→ **Prompt**: Output range, inclusive: from the line containing "(716, 222) = (606, 216): none" to the line containing "(832, 296) = (745, 274): turquoise". Restate those lines from the data below word for word and only those.

→ **Excerpted records**:
==================================================

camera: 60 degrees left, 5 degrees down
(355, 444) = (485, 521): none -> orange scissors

==================================================

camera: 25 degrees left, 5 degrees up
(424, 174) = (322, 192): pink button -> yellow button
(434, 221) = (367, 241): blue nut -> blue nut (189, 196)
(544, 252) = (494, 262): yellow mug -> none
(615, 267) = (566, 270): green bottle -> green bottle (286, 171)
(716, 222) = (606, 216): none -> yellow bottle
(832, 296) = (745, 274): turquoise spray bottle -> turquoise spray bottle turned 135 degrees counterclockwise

==================================================

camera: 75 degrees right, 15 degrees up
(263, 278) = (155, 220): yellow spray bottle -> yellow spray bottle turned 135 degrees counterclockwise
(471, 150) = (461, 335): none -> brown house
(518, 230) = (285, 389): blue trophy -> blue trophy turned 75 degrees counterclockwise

==================================================

→ **Response below**:
(716, 222) = (606, 216): none -> yellow bottle
(832, 296) = (745, 274): turquoise spray bottle -> turquoise spray bottle turned 135 degrees counterclockwise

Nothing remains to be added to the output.